* **Task item**
Looking through the records below, please work out how many lines contain "strawberry". Give only that number.

* **Given information**
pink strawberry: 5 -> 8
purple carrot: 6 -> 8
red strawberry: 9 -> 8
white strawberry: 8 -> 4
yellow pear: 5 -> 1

* * *

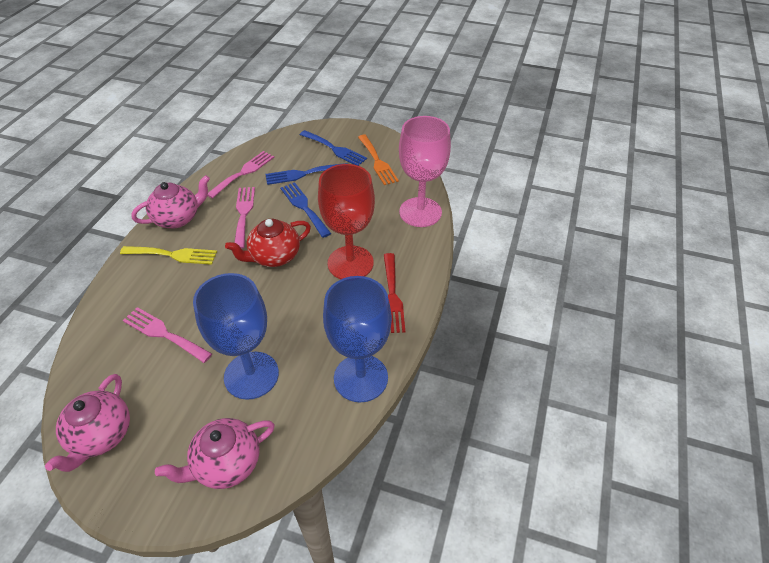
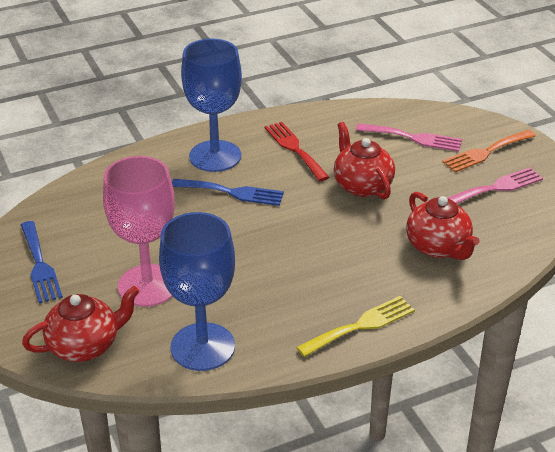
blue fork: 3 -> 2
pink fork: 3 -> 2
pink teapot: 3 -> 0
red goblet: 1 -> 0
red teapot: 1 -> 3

* **Response**
3